--- RECORDS FOR THE EXERCISE ---

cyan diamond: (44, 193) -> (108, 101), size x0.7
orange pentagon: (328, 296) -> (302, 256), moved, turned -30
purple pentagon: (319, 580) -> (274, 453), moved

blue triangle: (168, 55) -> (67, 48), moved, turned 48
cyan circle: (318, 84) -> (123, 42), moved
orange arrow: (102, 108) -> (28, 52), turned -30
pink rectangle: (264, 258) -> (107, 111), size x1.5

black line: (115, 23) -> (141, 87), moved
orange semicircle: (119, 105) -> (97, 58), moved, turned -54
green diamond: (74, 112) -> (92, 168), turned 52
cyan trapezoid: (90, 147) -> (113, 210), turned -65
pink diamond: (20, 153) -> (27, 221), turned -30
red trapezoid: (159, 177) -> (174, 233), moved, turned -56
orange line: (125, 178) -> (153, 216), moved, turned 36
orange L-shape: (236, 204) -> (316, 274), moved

---
--- RECORDS FOR THE EXERCISE ---

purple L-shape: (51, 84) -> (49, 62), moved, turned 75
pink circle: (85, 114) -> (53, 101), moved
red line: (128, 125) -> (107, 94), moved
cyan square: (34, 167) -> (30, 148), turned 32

---

### EXERCISE DIRECTIONS:
Using the material above, find each line that holds "diamond" and copy that line.

### ANSWER TO THE PROBLEM:
cyan diamond: (44, 193) -> (108, 101), size x0.7
green diamond: (74, 112) -> (92, 168), turned 52
pink diamond: (20, 153) -> (27, 221), turned -30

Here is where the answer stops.